Exercise prompt: Whenever a line in the records below holds the string "candle", include it in the count, and state the number alone.

** Opening Data extracts block **

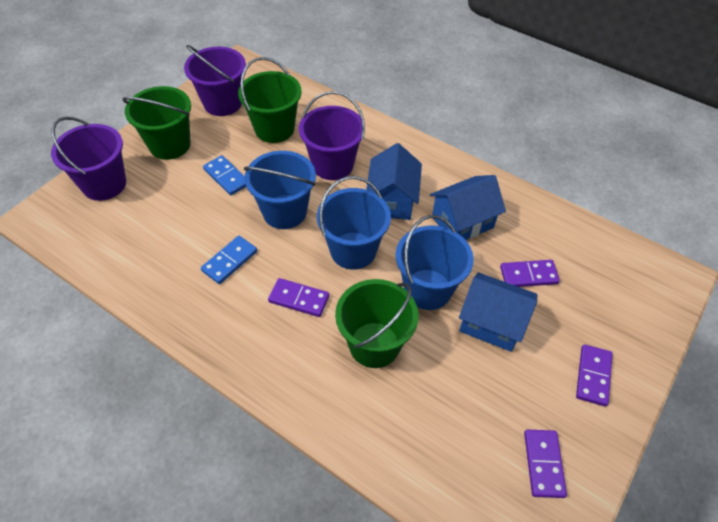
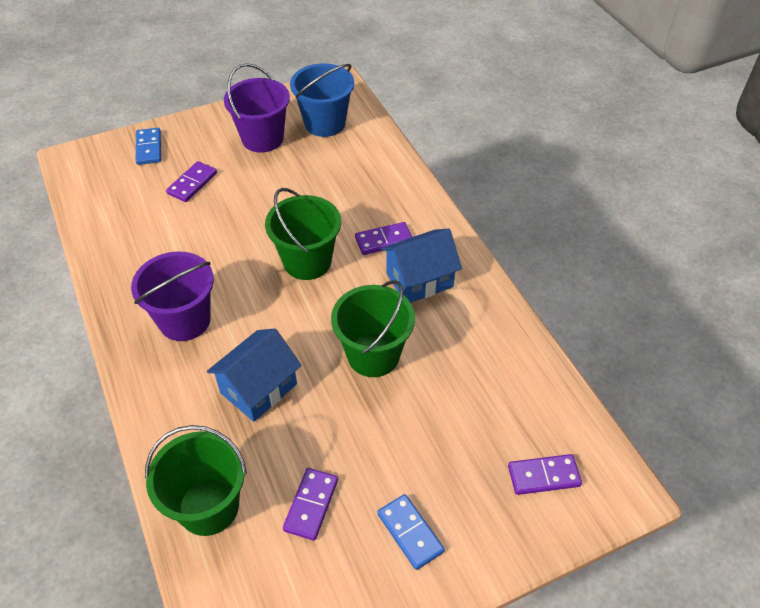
blue bucket: 3 -> 1
blue house: 3 -> 2
purple bucket: 3 -> 2

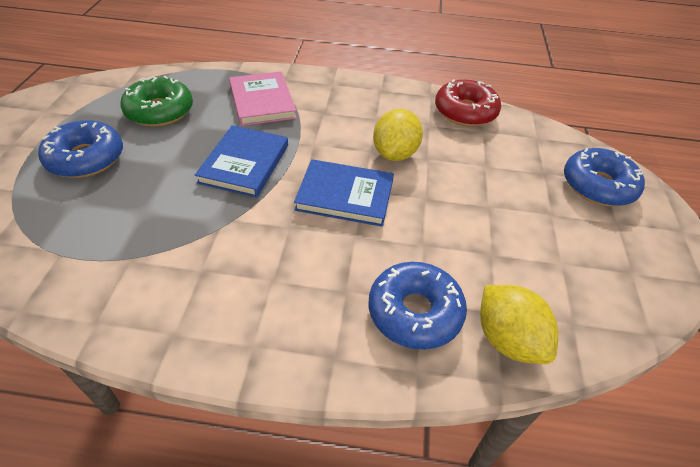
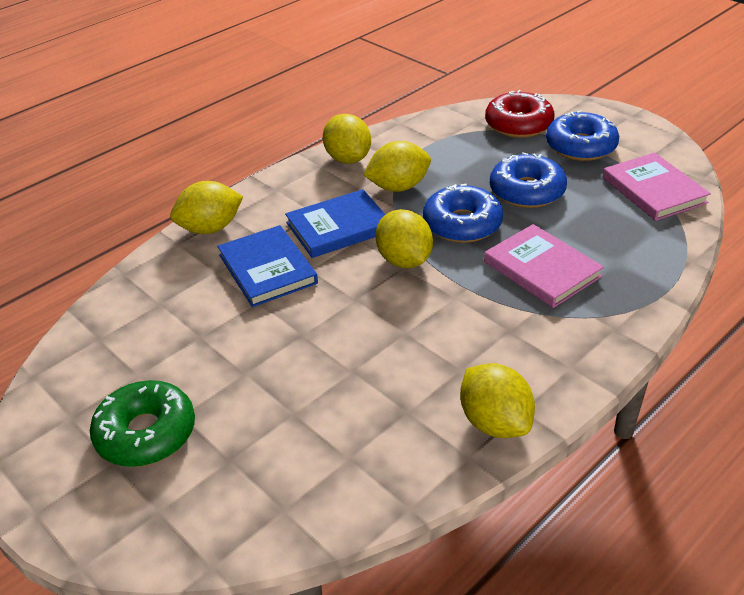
pink book: 1 -> 2
yellow lemon: 2 -> 5

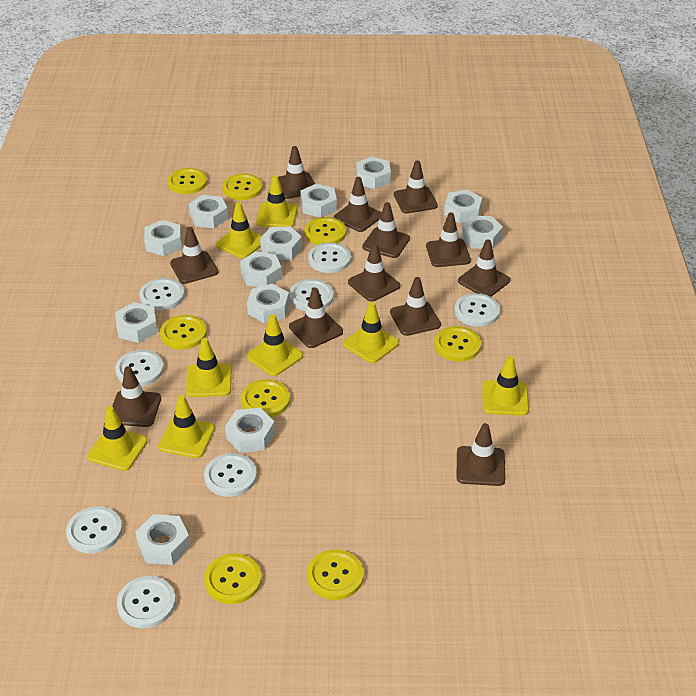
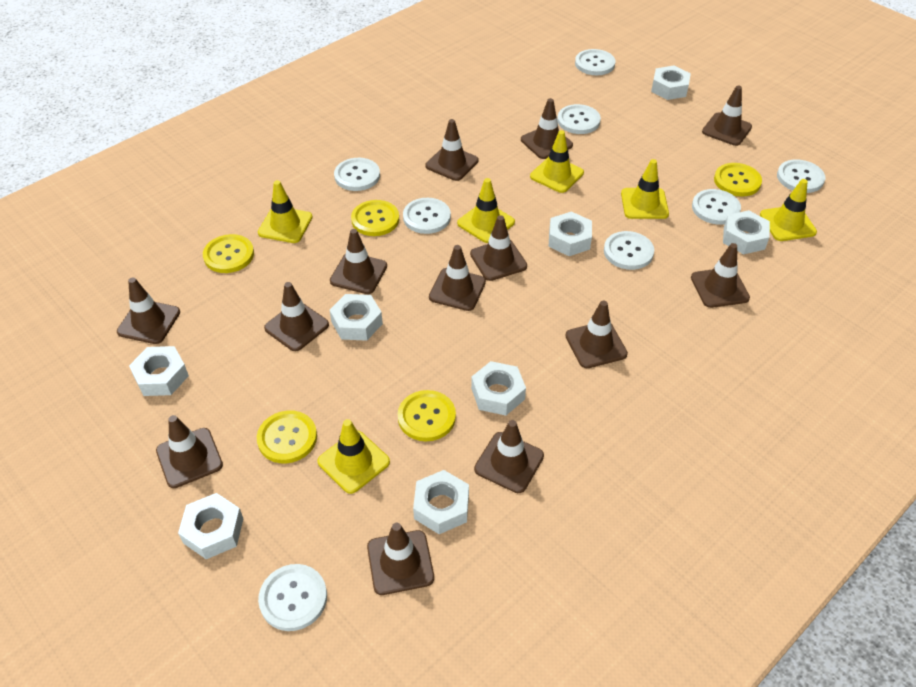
brown traffic cone: 12 -> 13
white nut: 12 -> 8
yellow button: 8 -> 5
yellow traffic cone: 8 -> 6

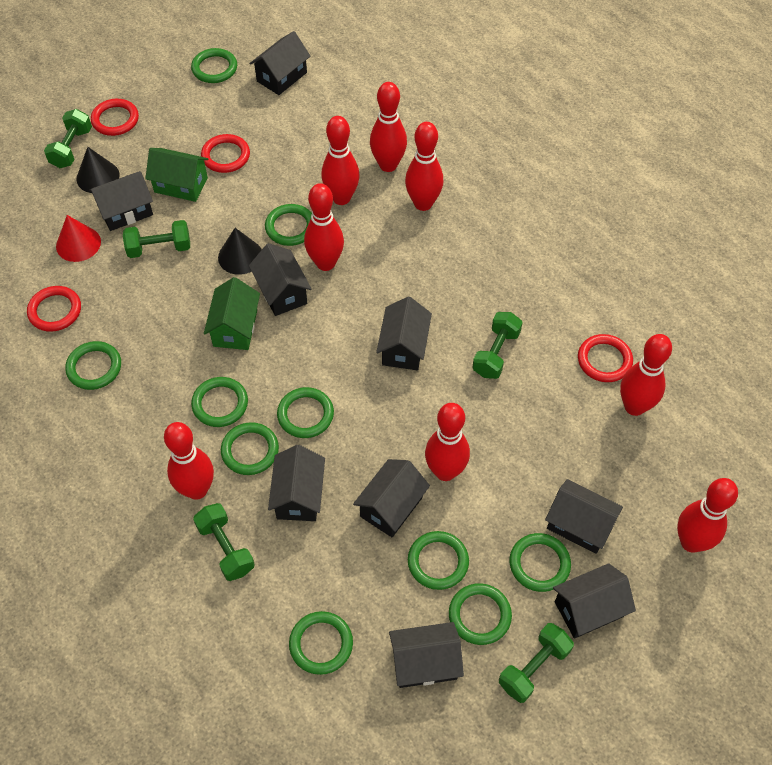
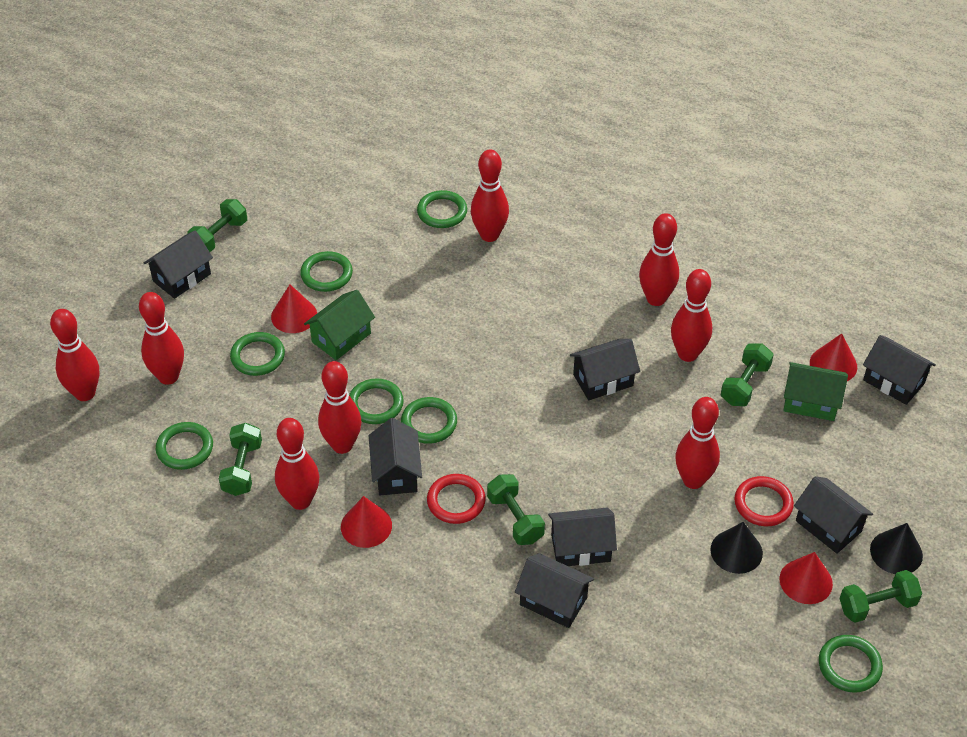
black house: 9 -> 7
green ring: 10 -> 7
red cone: 1 -> 4
red ring: 4 -> 2

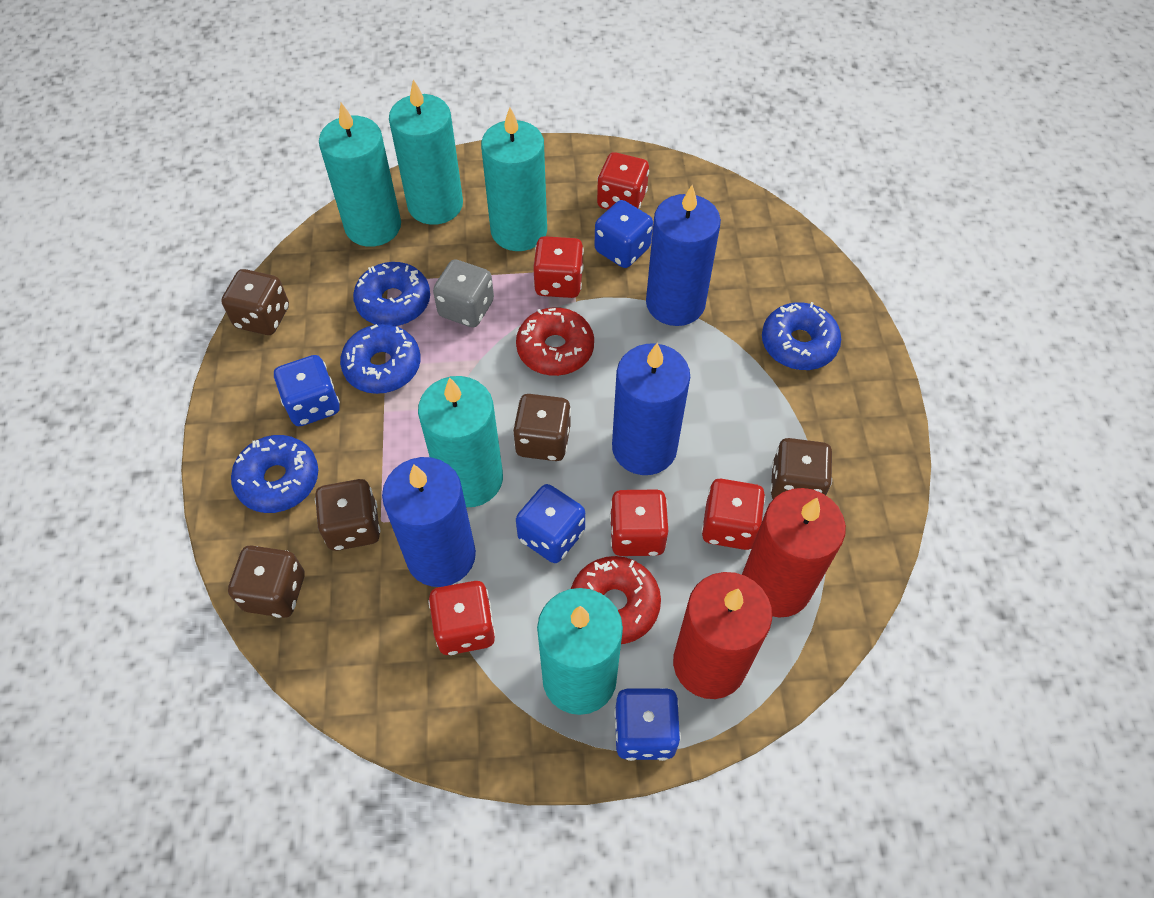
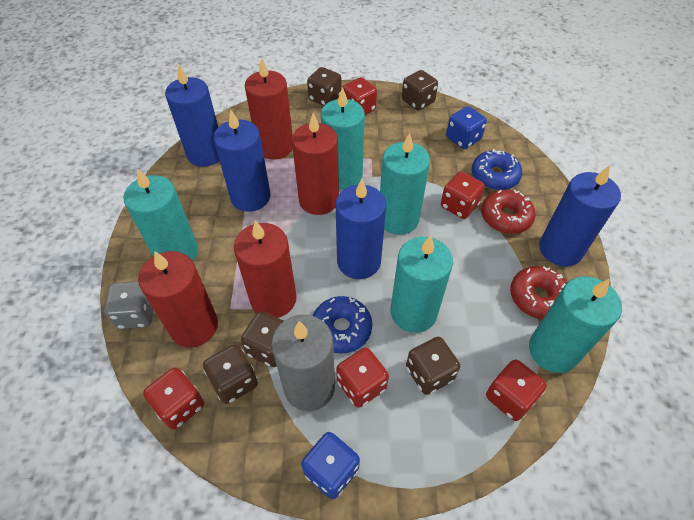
blue candle: 3 -> 4
blue dice: 4 -> 2
blue donut: 4 -> 2
grey candle: 0 -> 1
red candle: 2 -> 4

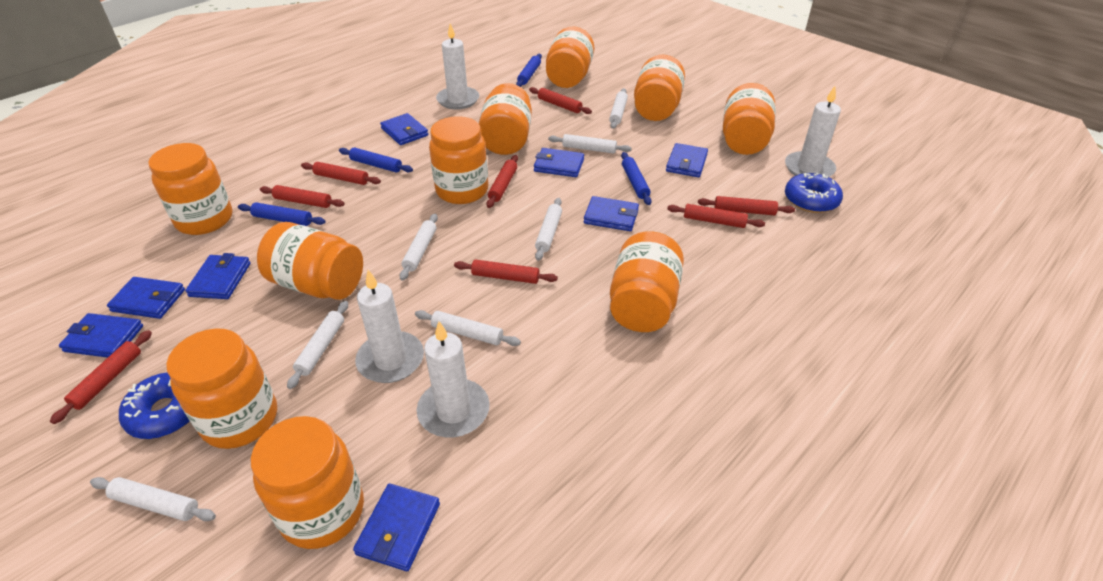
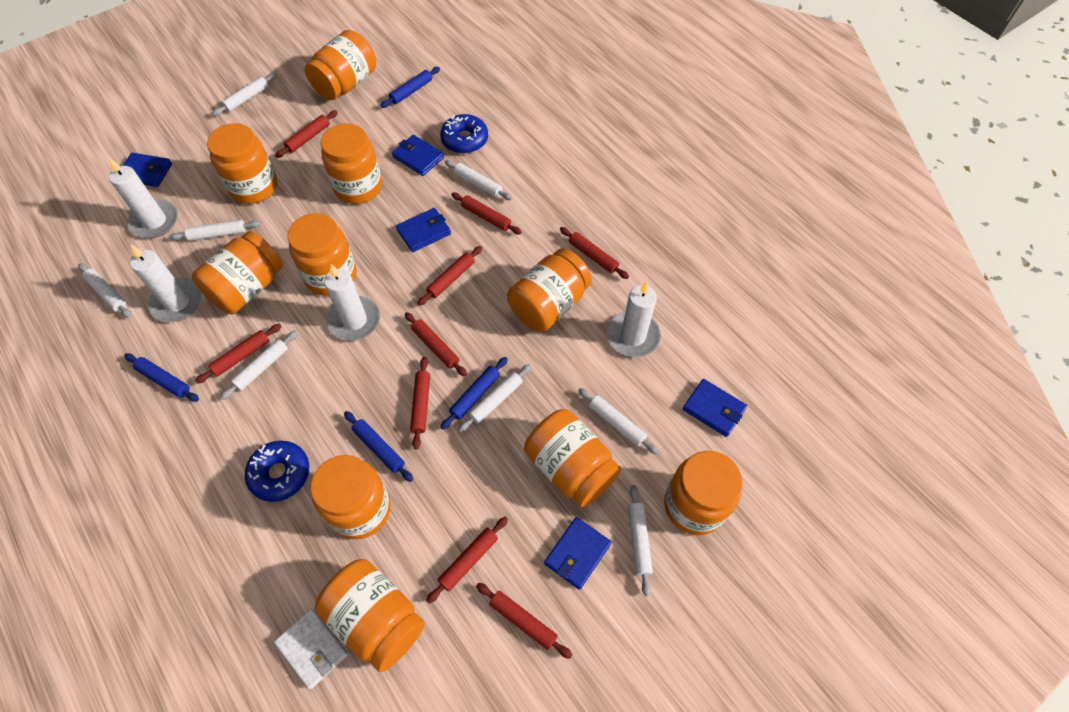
blue wallet: 8 -> 5
red rolling pin: 8 -> 9
white rolling pin: 7 -> 8
white wallet: 0 -> 1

** Closing Data extracts block **

Answer box: 3